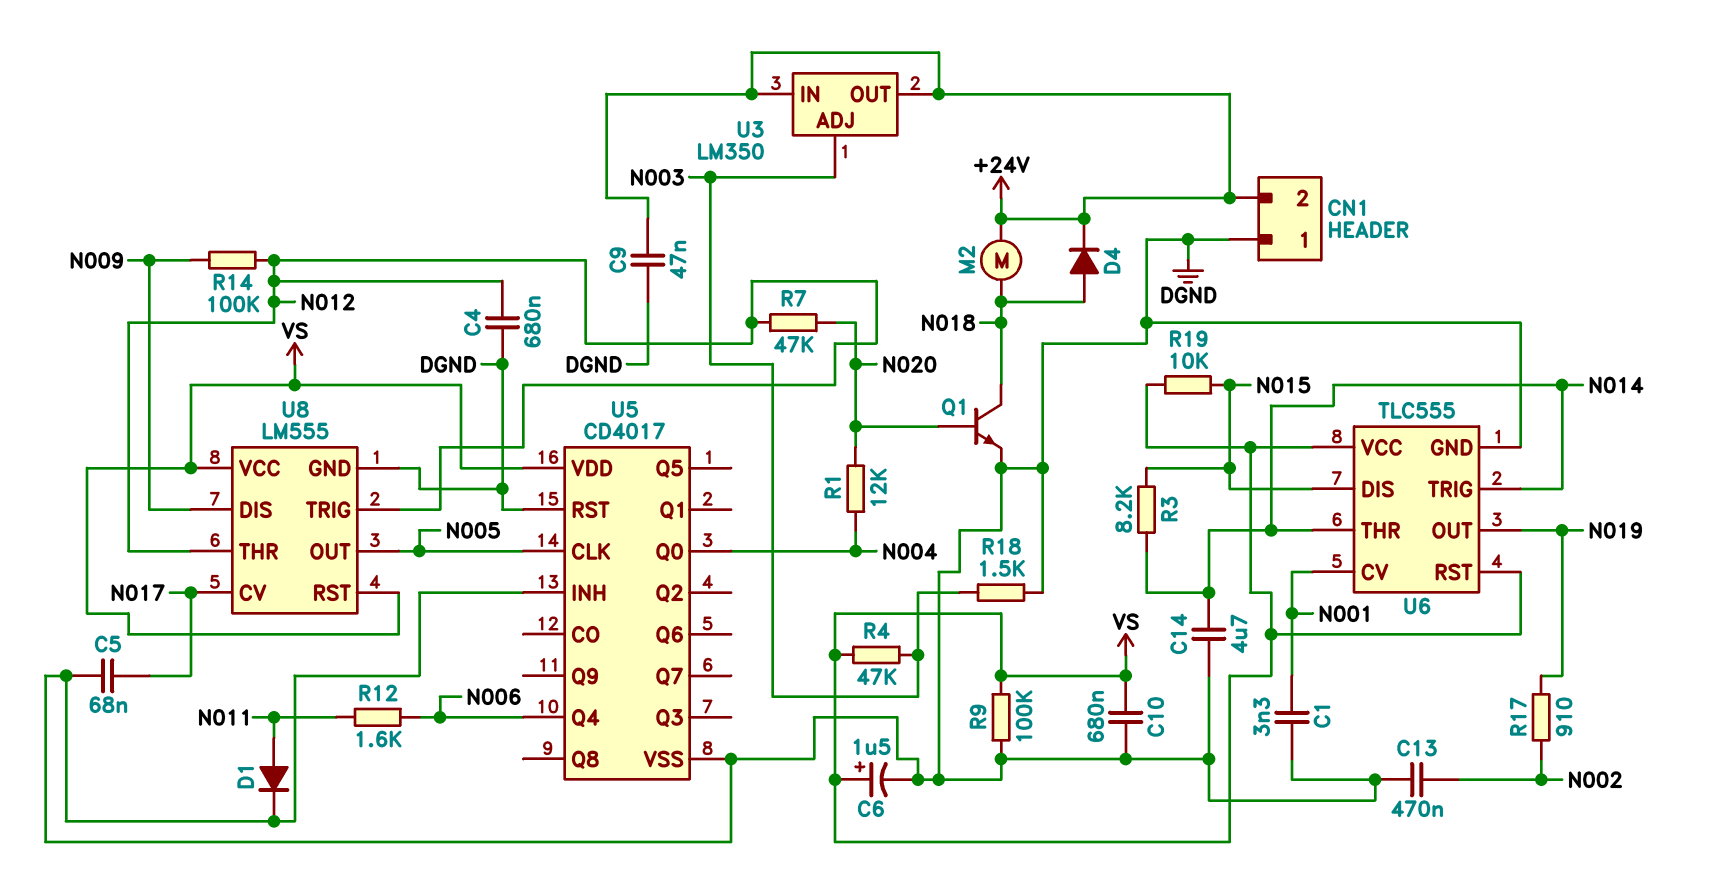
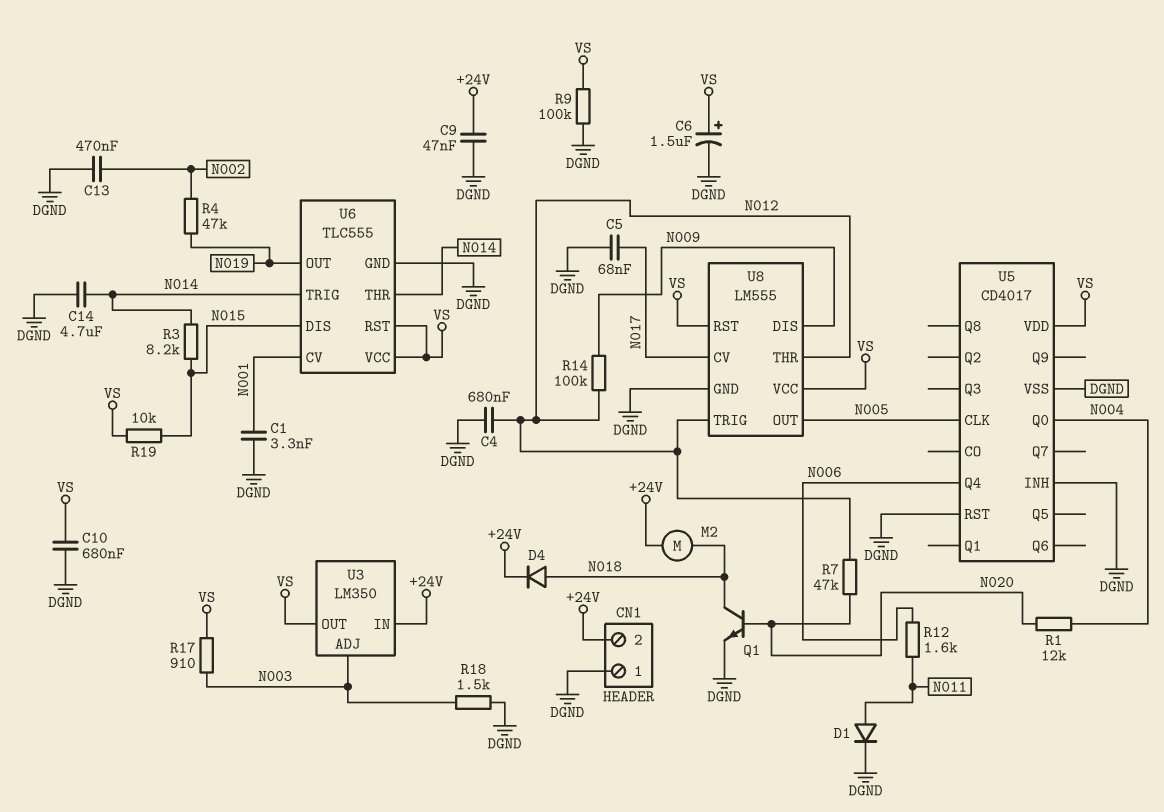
R4: 47k (N003, VS) -> 47k (N002, N019)
R17: 910 (N002, N019) -> 910 (N003, VS)
U3 pin OUT: +24V -> VS

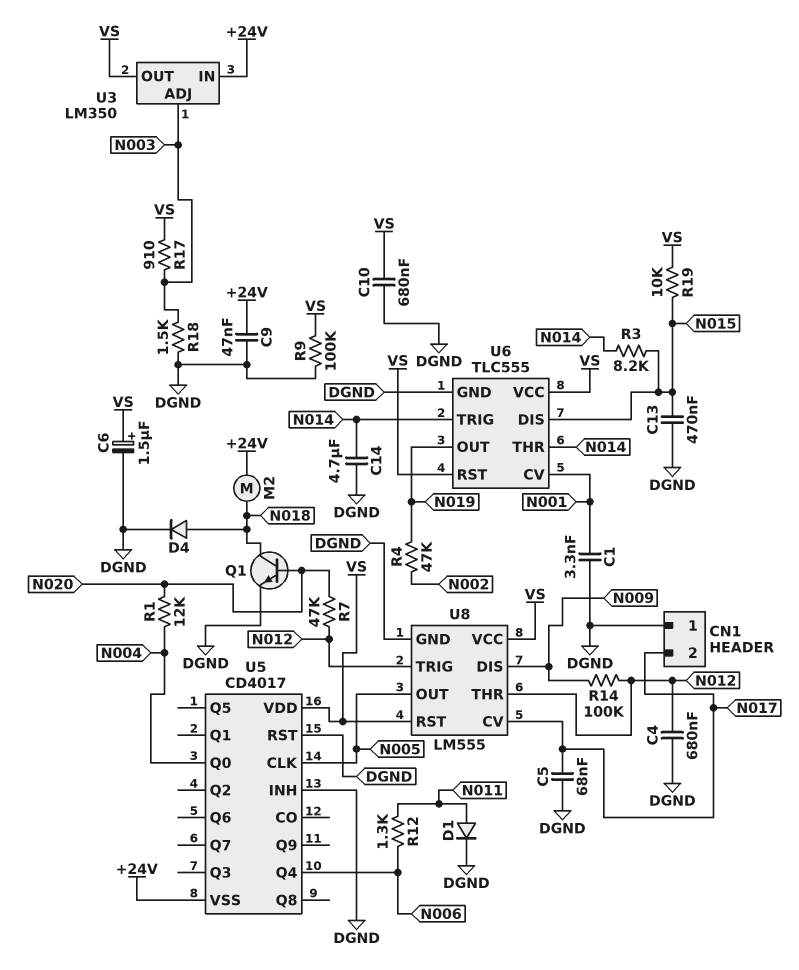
C13: 470nF (DGND, N002) -> 470nF (DGND, N015)
CN1 pin 2: +24V -> N017
D4: diode (A N018, K +24V) -> diode (A N018, K DGND)
R12: 1.6k (N006, N011) -> 1.3k (N006, N011)
U5 pin VSS: DGND -> +24V

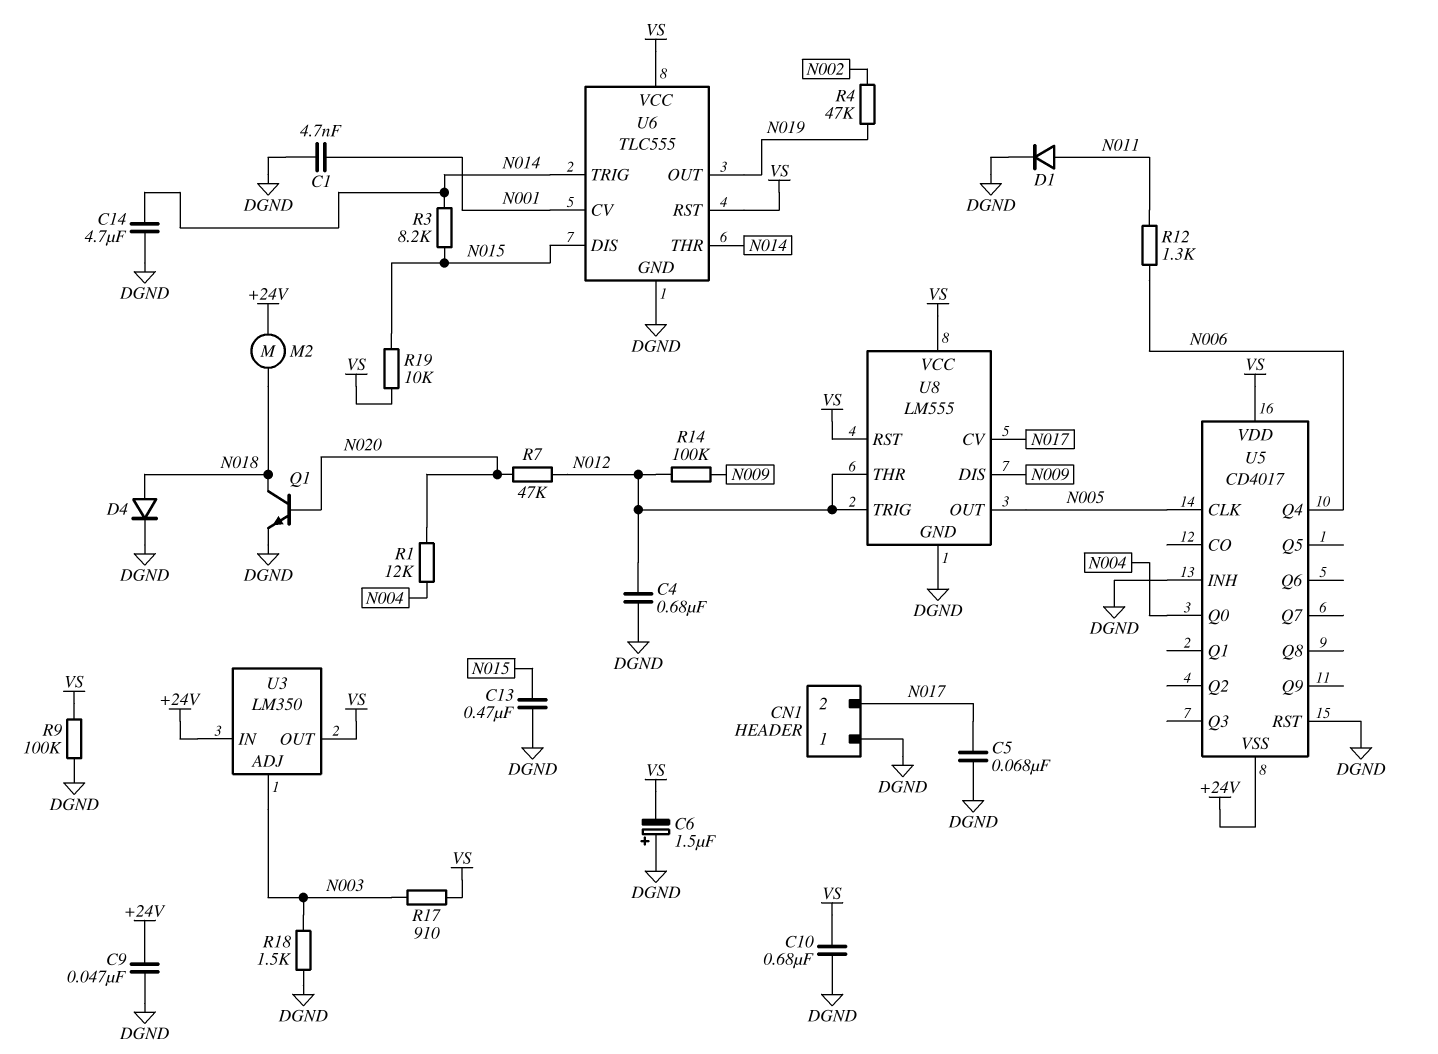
C1: 3.3nF (DGND, N001) -> 4.7nF (DGND, N001)
C6: 1.5uF (plus VS, minus DGND) -> 1.5uF (plus DGND, minus VS)

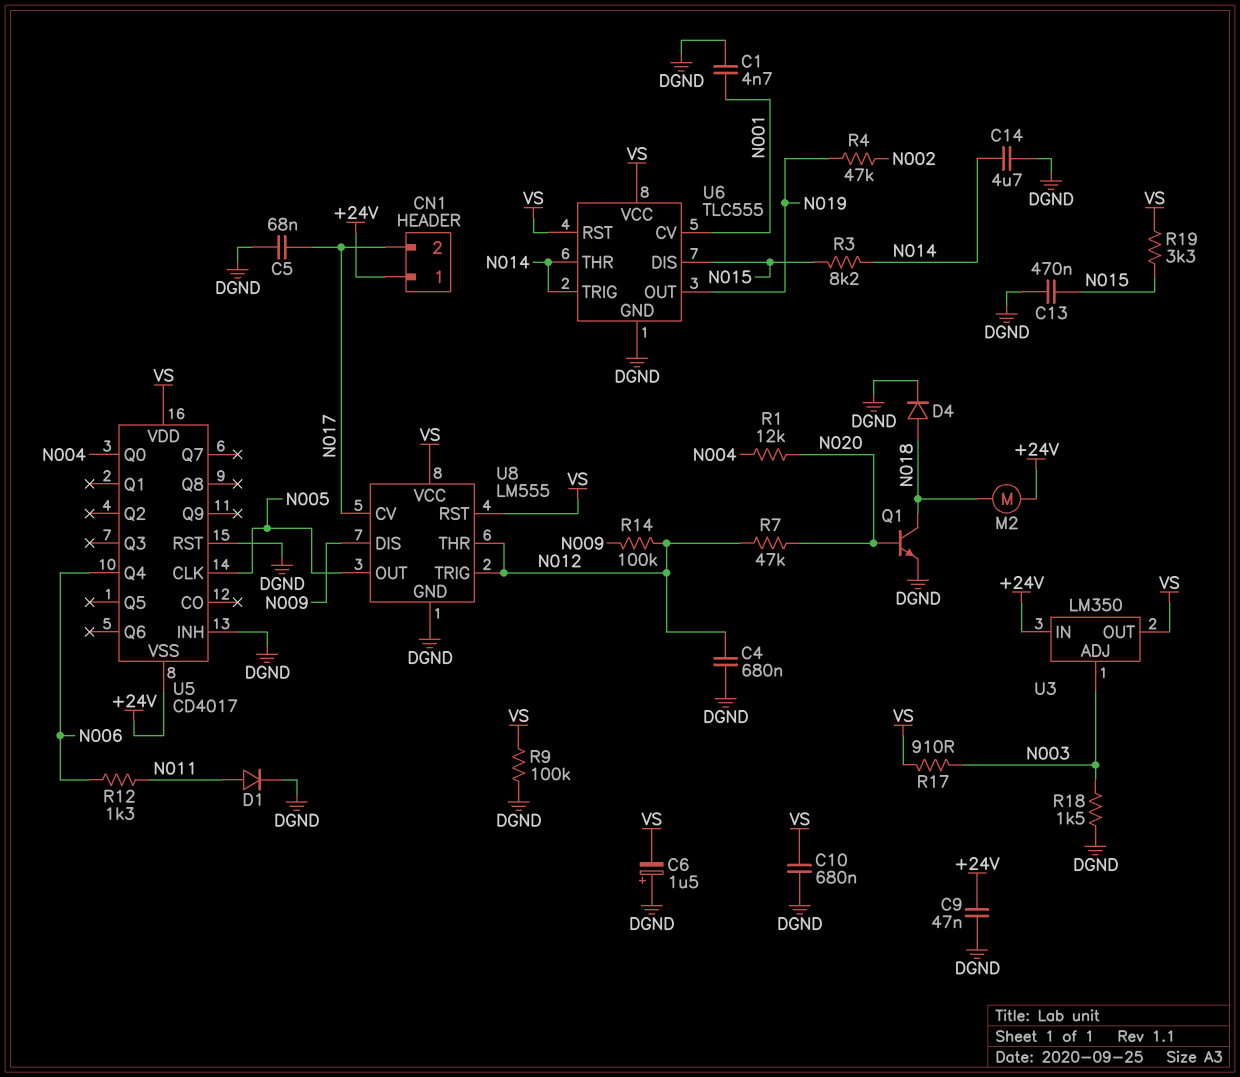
CN1 pin 1: DGND -> +24V
R19: 10k (N015, VS) -> 3.3k (N015, VS)

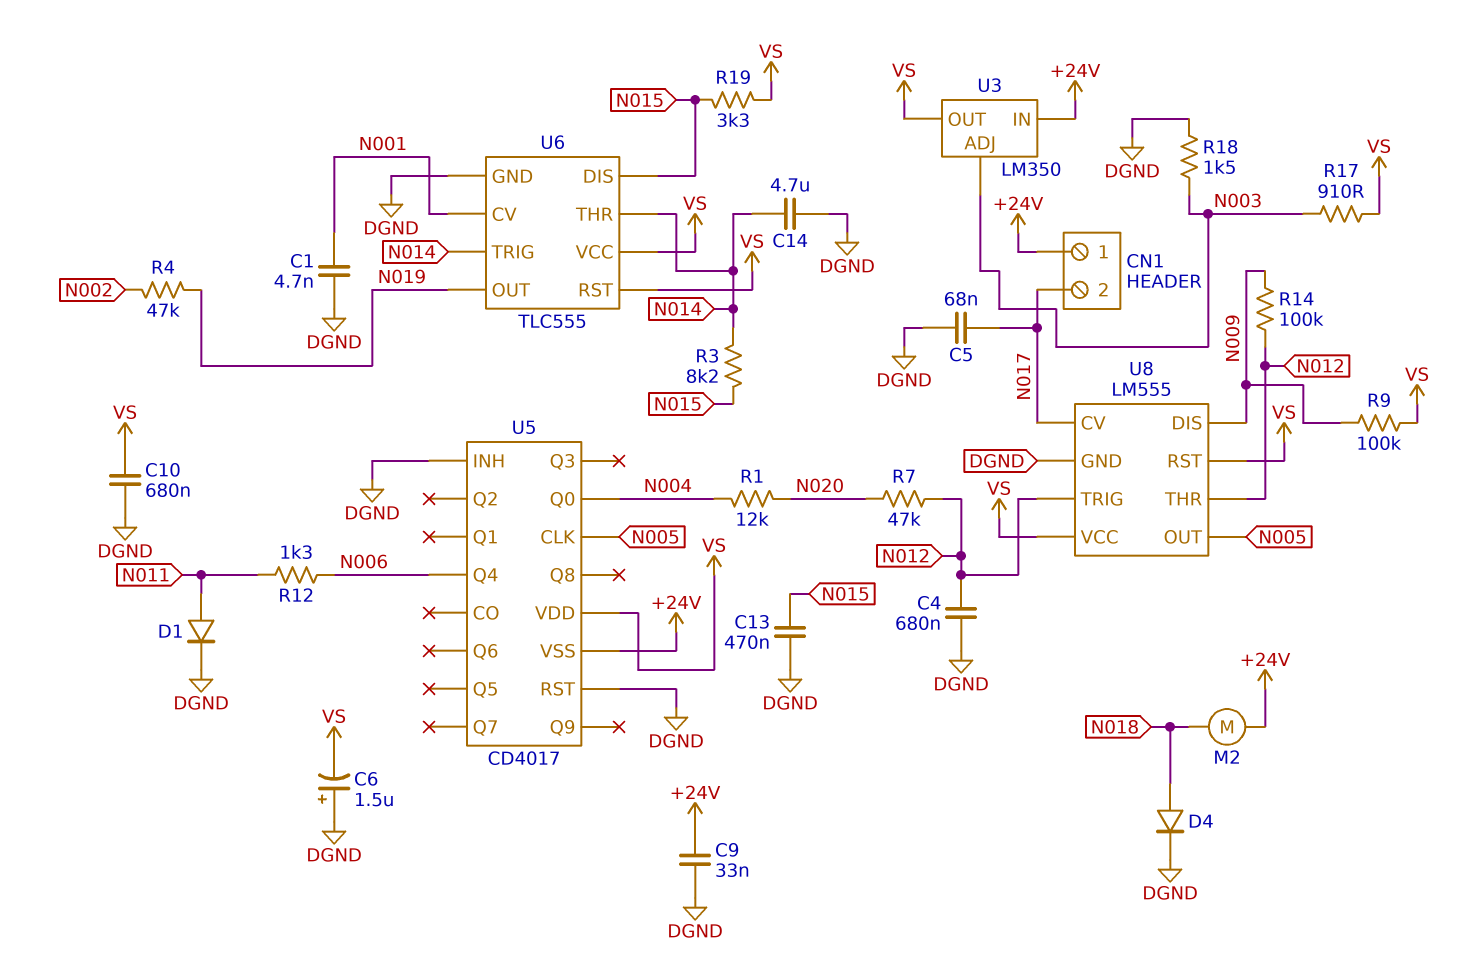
C9: 47nF (+24V, DGND) -> 33nF (+24V, DGND)
Q1: NPN (B N020, C N018, E DGND) -> none
R9: 100k (DGND, VS) -> 100k (N009, VS)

(Exercise): Show each line of the data that contains the string "DGND".

(Your solution):
C13: 470nF (DGND, N002) -> 470nF (DGND, N015)
D4: diode (A N018, K +24V) -> diode (A N018, K DGND)
U5 pin VSS: DGND -> +24V
C1: 3.3nF (DGND, N001) -> 4.7nF (DGND, N001)
C6: 1.5uF (plus VS, minus DGND) -> 1.5uF (plus DGND, minus VS)
CN1 pin 1: DGND -> +24V
C9: 47nF (+24V, DGND) -> 33nF (+24V, DGND)
Q1: NPN (B N020, C N018, E DGND) -> none
R9: 100k (DGND, VS) -> 100k (N009, VS)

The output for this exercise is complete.